** Exercise prompt **
When the line with "BARO3: BMP280 -> BME280" turns up below, begin repeating exactly, and carry on through the line with "BARO3 pin SCL: GP5 -> GP19"; no pictures go into the copy.

** Excerpted records **
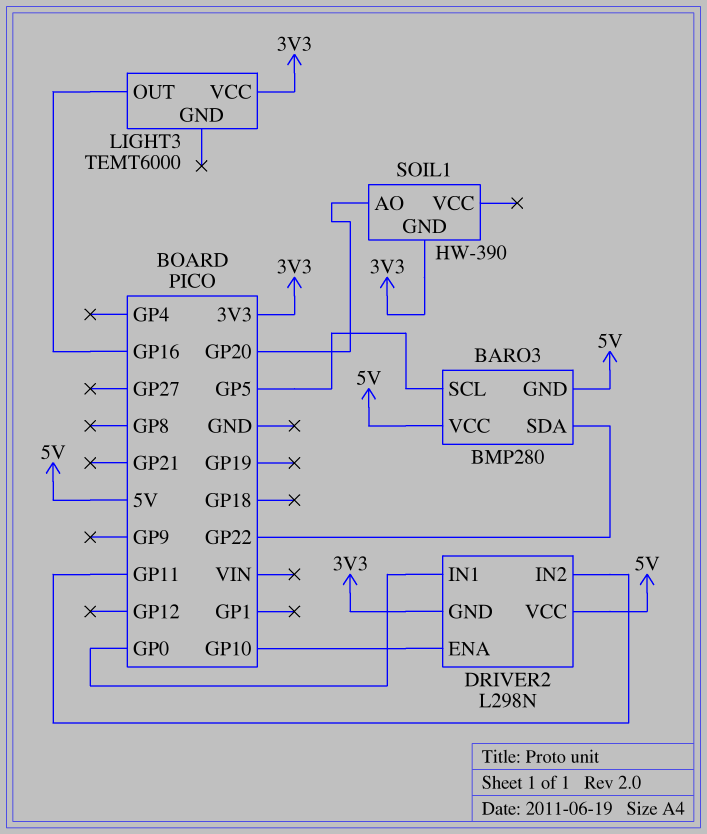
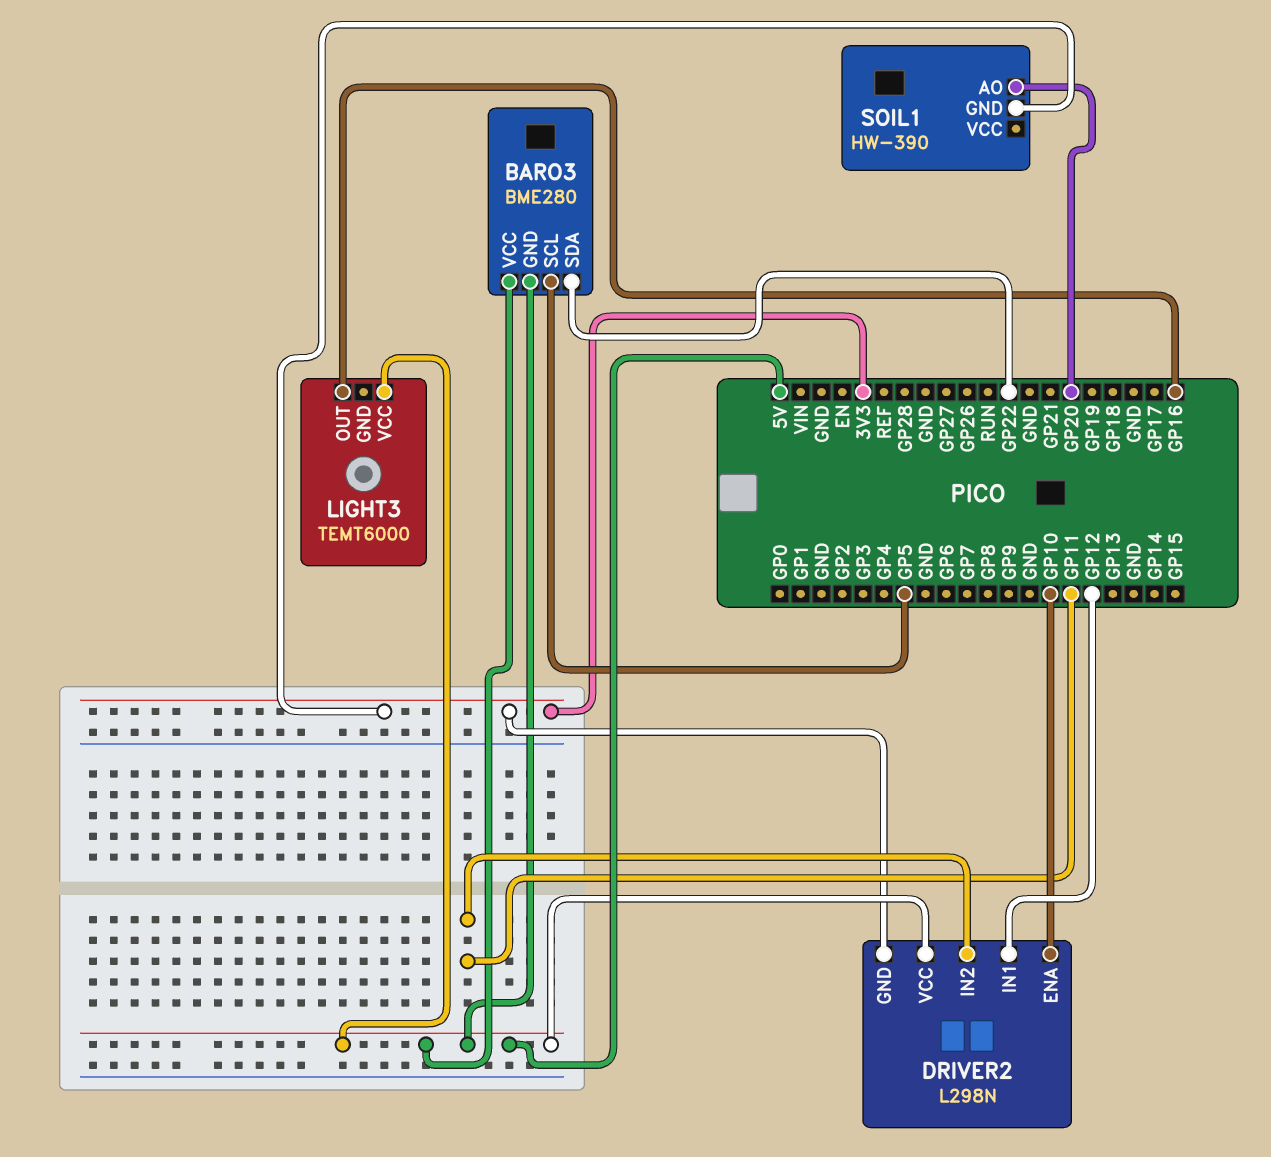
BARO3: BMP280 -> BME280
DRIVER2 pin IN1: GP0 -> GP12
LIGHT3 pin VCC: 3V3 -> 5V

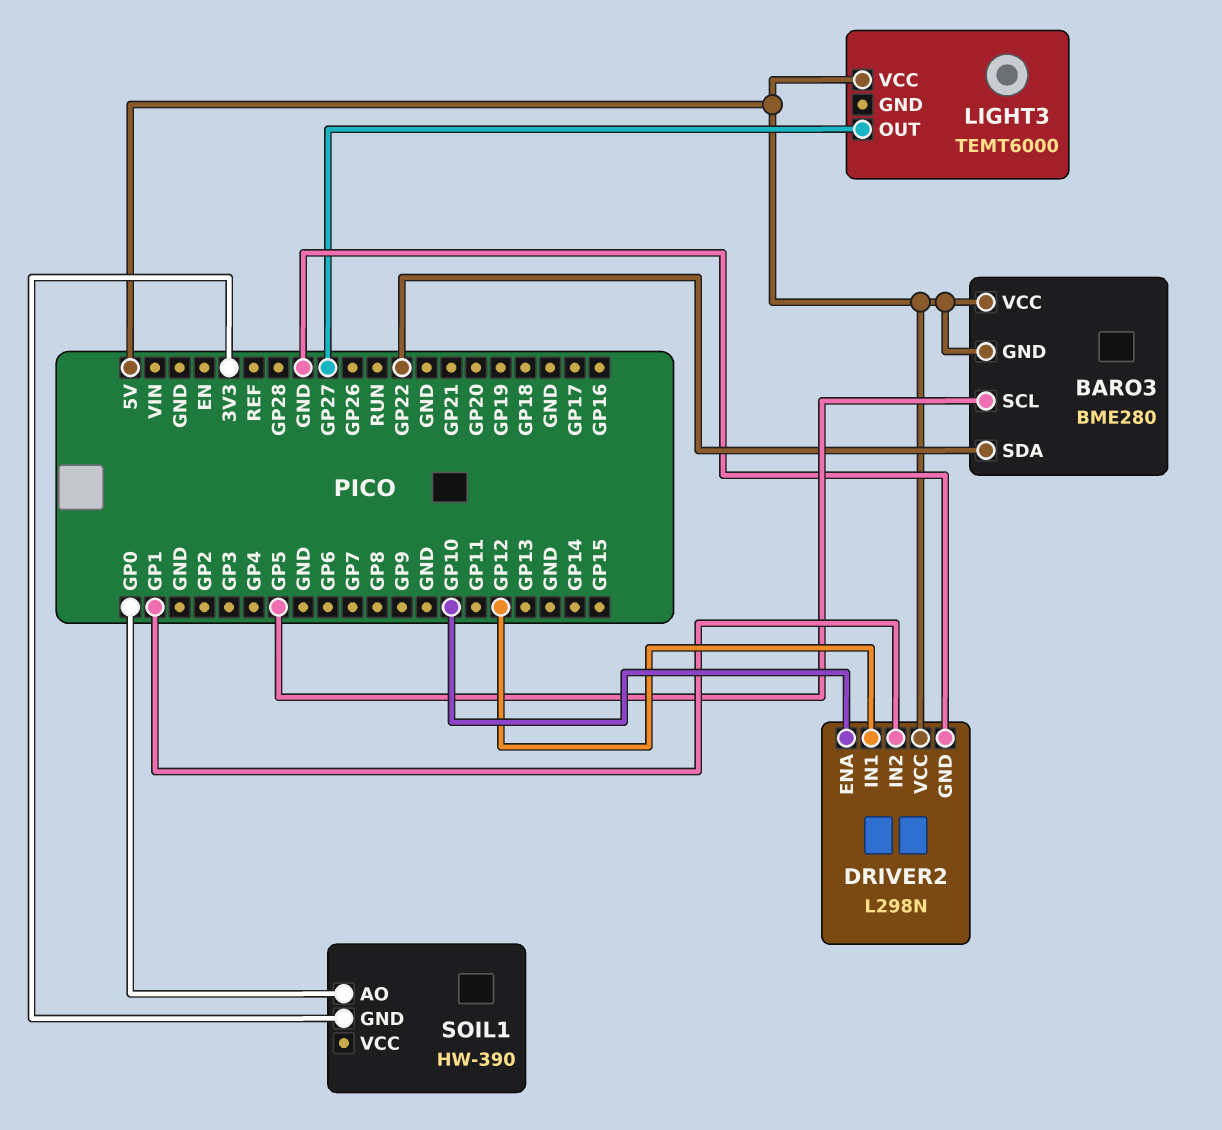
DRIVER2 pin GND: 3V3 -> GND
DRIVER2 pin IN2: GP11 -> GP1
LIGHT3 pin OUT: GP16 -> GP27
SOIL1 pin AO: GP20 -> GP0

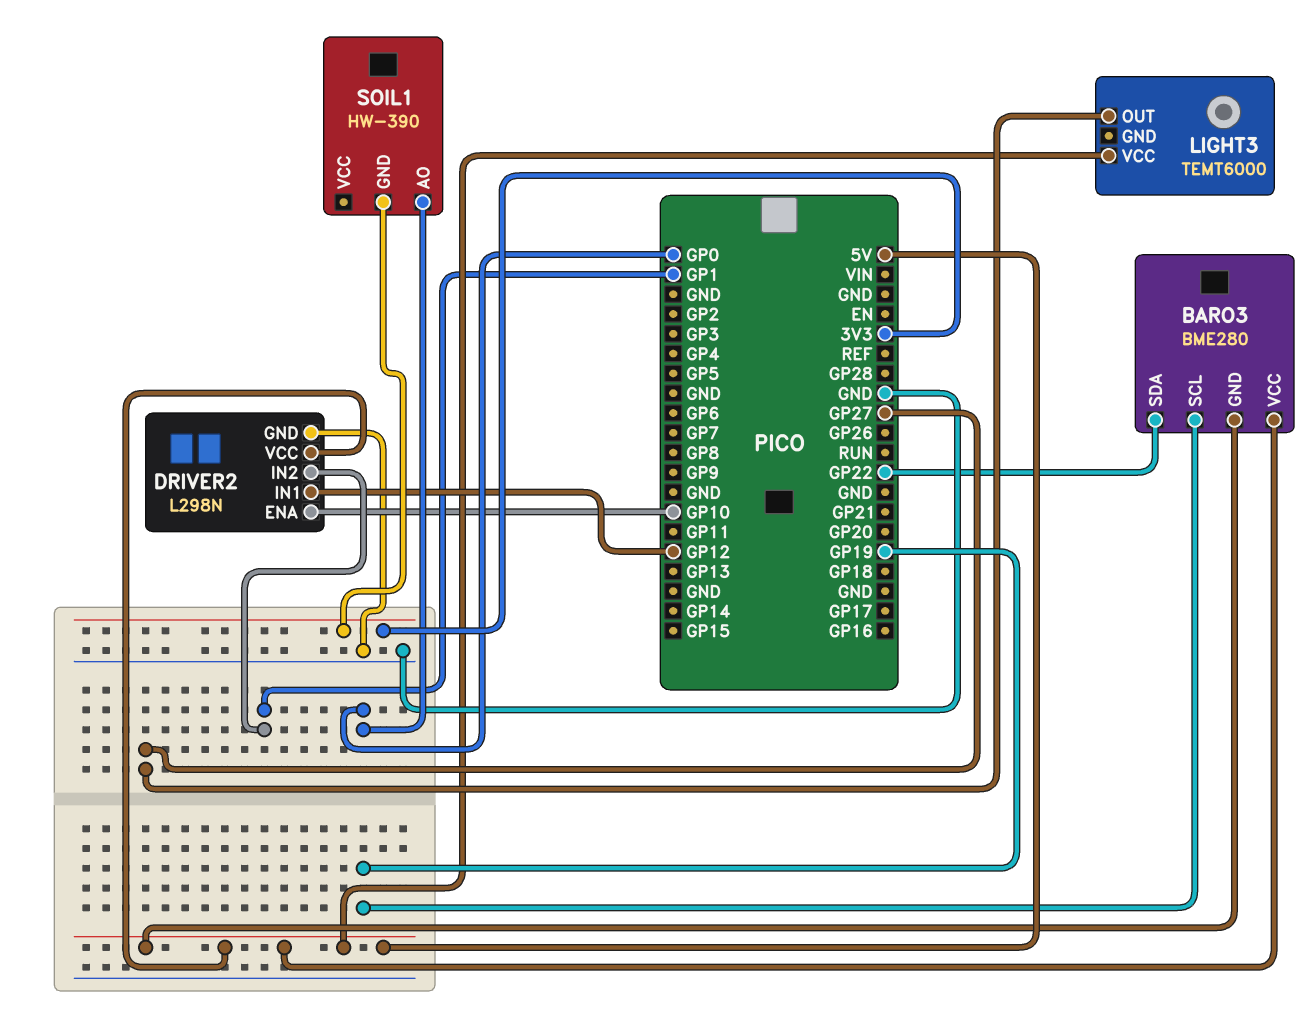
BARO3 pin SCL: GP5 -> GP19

* * *

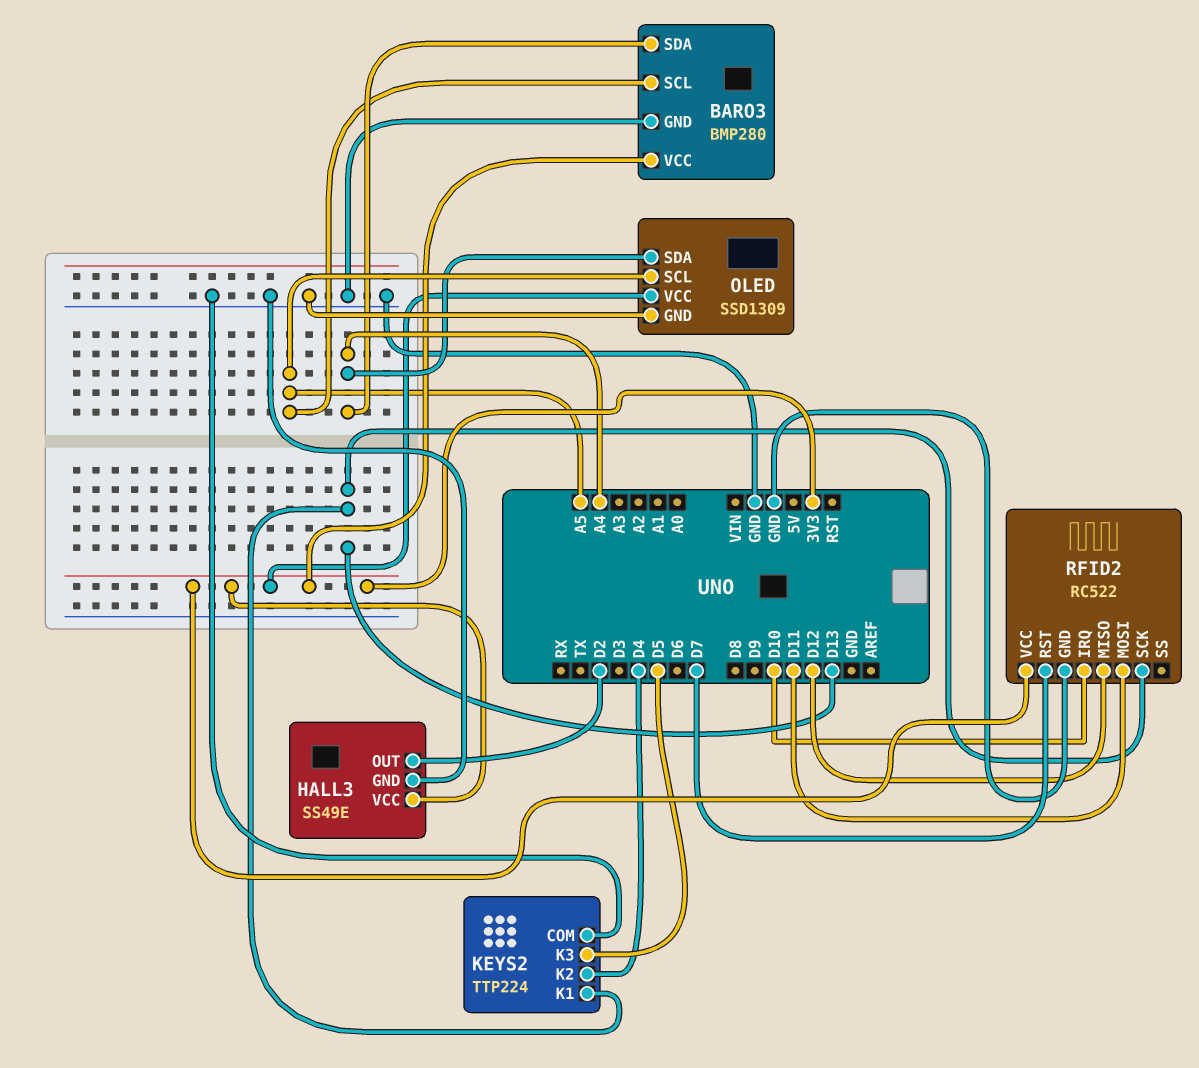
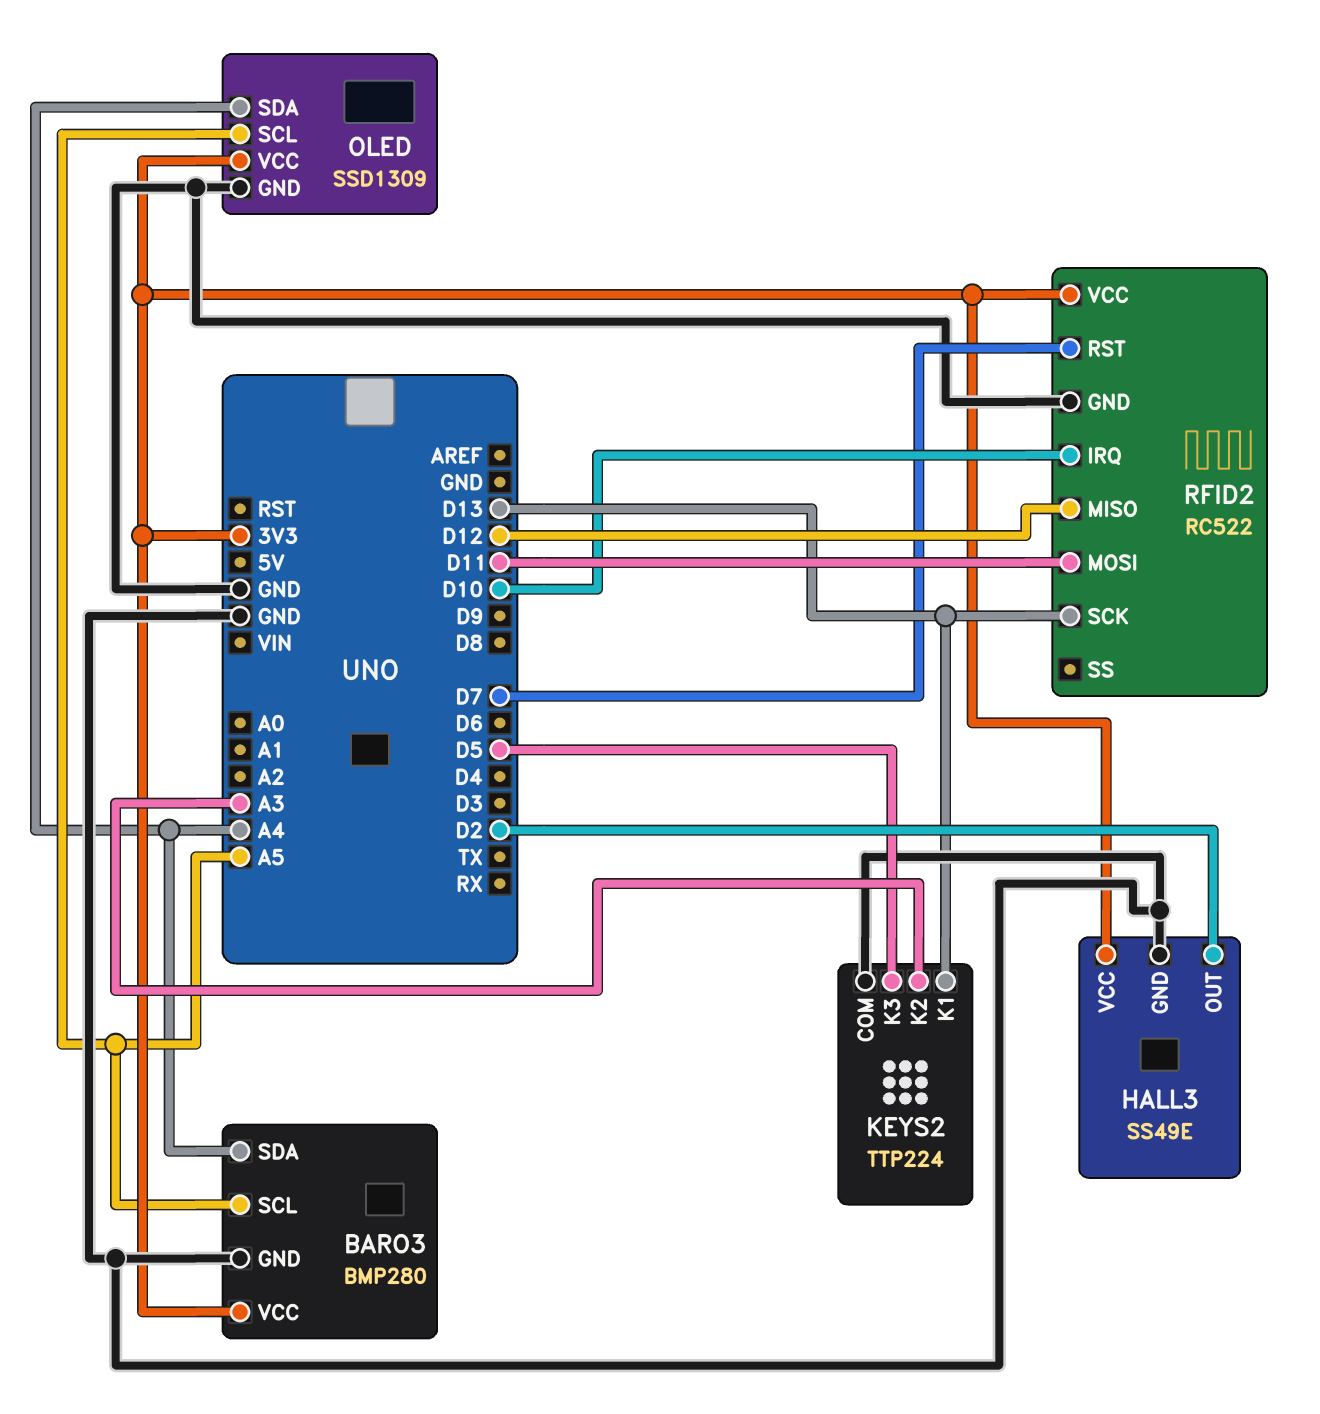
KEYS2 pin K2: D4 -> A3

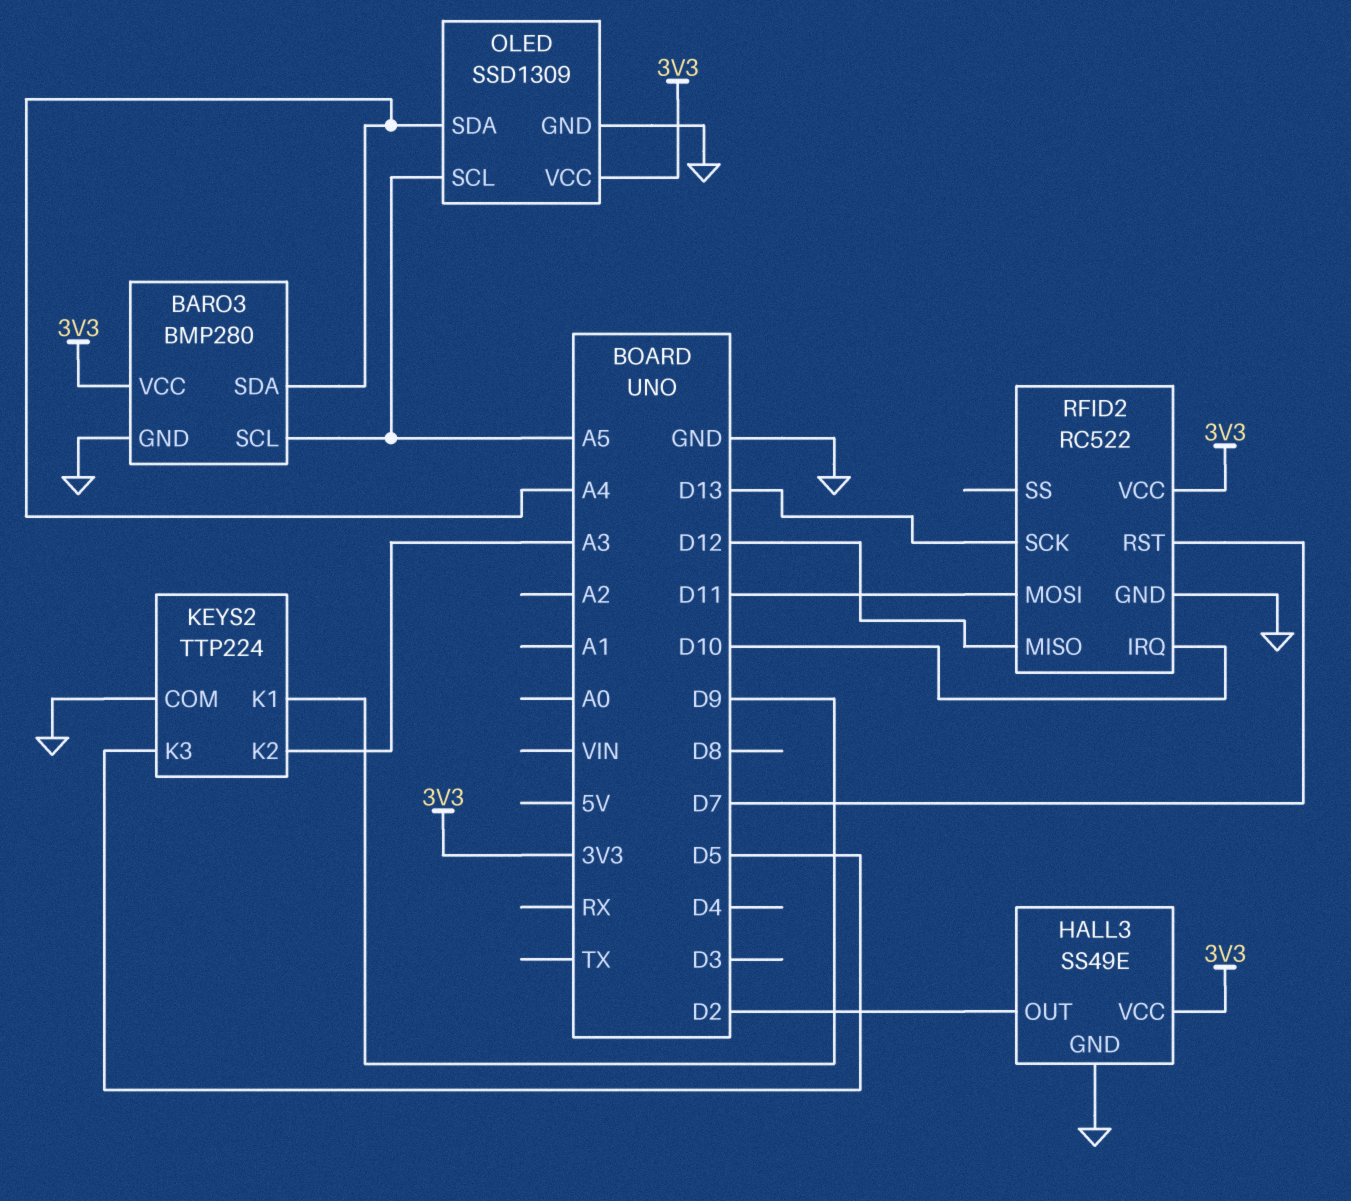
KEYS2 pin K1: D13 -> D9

** Written solution **
BARO3: BMP280 -> BME280
DRIVER2 pin IN1: GP0 -> GP12
LIGHT3 pin VCC: 3V3 -> 5V

DRIVER2 pin GND: 3V3 -> GND
DRIVER2 pin IN2: GP11 -> GP1
LIGHT3 pin OUT: GP16 -> GP27
SOIL1 pin AO: GP20 -> GP0

BARO3 pin SCL: GP5 -> GP19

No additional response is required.